Task item:
Search the entries for the word "XSHUT" and return every line where it is found.

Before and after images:

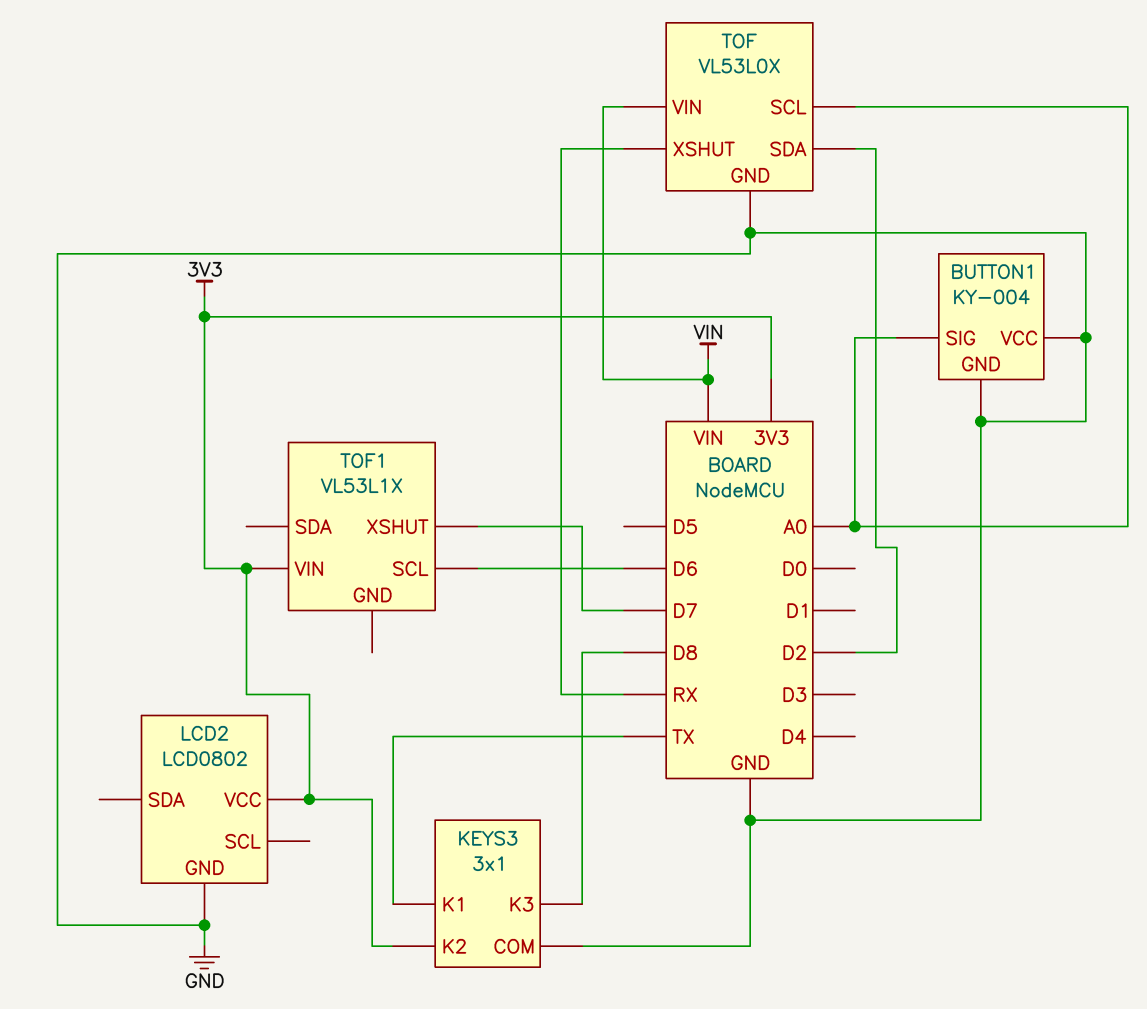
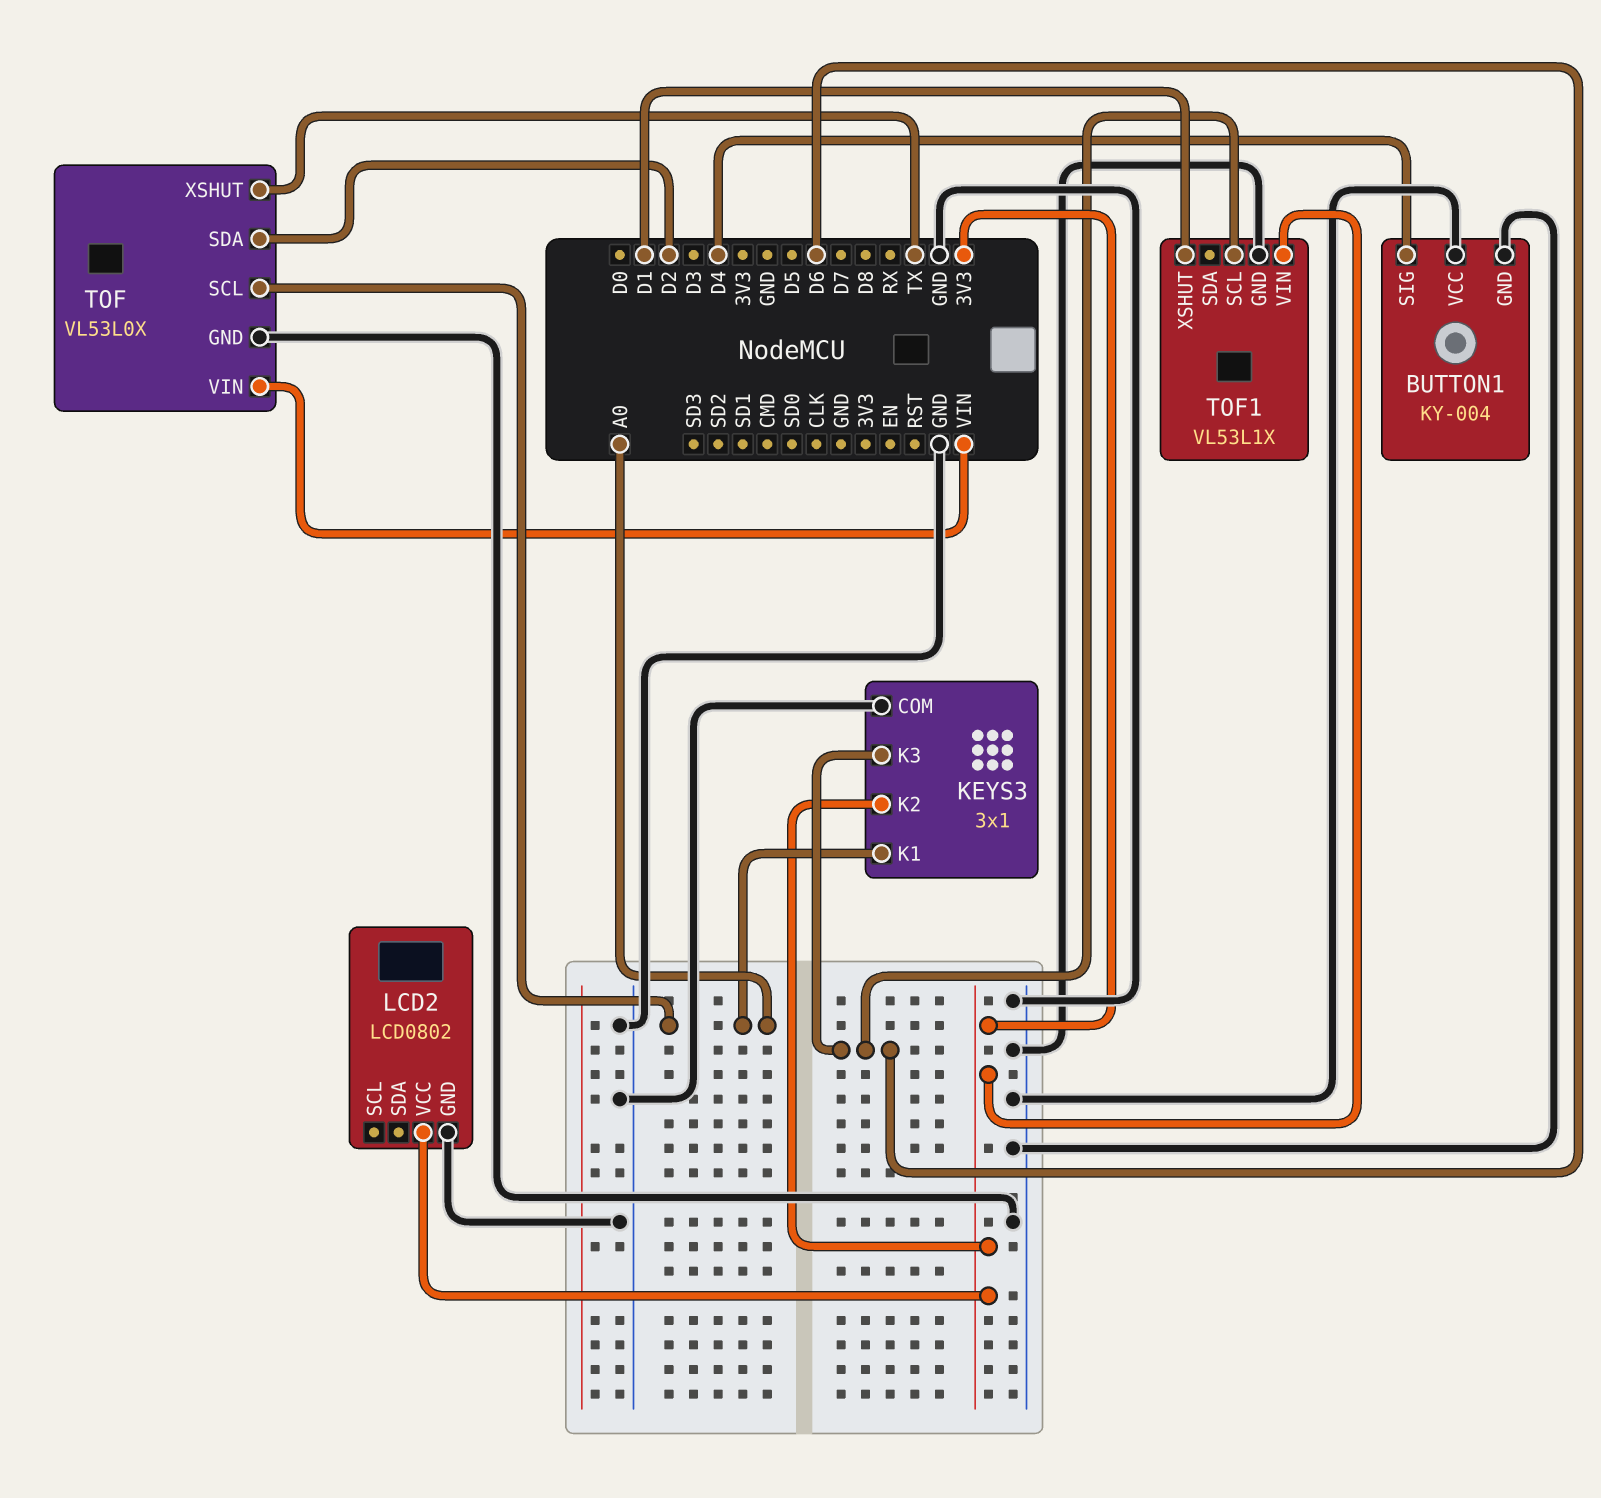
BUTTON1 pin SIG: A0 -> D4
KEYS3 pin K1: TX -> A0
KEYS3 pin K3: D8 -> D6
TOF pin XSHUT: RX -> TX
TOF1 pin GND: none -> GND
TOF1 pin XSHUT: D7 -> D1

Written response:
TOF pin XSHUT: RX -> TX
TOF1 pin XSHUT: D7 -> D1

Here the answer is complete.